┌──
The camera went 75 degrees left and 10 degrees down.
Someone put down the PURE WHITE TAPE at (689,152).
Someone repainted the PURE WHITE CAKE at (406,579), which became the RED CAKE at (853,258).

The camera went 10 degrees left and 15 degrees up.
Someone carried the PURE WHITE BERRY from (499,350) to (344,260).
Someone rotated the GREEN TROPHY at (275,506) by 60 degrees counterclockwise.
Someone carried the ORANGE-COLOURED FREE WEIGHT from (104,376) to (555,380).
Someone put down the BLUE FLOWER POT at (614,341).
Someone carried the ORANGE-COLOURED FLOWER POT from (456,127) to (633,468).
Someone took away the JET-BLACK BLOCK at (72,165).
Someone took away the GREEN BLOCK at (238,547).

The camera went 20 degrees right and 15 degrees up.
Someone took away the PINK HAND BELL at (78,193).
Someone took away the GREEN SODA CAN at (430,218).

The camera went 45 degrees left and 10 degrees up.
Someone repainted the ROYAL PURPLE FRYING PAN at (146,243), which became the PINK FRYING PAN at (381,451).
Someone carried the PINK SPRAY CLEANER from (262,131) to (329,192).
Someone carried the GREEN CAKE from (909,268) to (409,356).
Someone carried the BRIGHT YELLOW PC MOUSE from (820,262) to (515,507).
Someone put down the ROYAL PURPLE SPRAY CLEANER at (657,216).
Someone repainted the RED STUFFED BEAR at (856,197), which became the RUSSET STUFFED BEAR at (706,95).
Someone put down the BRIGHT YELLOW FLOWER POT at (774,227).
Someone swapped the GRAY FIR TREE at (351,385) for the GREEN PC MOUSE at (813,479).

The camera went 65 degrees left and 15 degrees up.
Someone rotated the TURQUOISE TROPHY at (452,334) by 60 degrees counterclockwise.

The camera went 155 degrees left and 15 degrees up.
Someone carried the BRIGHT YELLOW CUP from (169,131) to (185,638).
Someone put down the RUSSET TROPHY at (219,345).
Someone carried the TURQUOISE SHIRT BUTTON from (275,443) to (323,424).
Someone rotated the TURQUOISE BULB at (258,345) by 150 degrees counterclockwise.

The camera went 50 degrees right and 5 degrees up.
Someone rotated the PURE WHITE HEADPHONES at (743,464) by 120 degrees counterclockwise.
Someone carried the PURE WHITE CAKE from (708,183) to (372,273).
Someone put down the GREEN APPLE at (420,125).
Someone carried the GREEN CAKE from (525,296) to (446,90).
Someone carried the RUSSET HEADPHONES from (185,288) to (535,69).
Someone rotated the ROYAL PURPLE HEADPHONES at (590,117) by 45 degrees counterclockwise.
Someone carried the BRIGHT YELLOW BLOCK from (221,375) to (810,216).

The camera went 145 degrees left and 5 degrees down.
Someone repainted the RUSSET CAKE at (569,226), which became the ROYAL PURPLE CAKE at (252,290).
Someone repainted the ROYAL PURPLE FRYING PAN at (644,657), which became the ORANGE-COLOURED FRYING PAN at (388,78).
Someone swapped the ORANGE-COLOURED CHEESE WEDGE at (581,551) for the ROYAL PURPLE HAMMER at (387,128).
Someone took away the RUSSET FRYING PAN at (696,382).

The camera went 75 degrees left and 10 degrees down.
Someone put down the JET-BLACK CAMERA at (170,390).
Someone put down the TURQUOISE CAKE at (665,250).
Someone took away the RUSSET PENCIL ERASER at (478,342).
└──
Task goal
Filter the data for the string "PURPLE" and copy every line that has it.

Reply
Someone repainted the ROYAL PURPLE FRYING PAN at (146,243), which became the PINK FRYING PAN at (381,451).
Someone put down the ROYAL PURPLE SPRAY CLEANER at (657,216).
Someone rotated the ROYAL PURPLE HEADPHONES at (590,117) by 45 degrees counterclockwise.
Someone repainted the RUSSET CAKE at (569,226), which became the ROYAL PURPLE CAKE at (252,290).
Someone repainted the ROYAL PURPLE FRYING PAN at (644,657), which became the ORANGE-COLOURED FRYING PAN at (388,78).
Someone swapped the ORANGE-COLOURED CHEESE WEDGE at (581,551) for the ROYAL PURPLE HAMMER at (387,128).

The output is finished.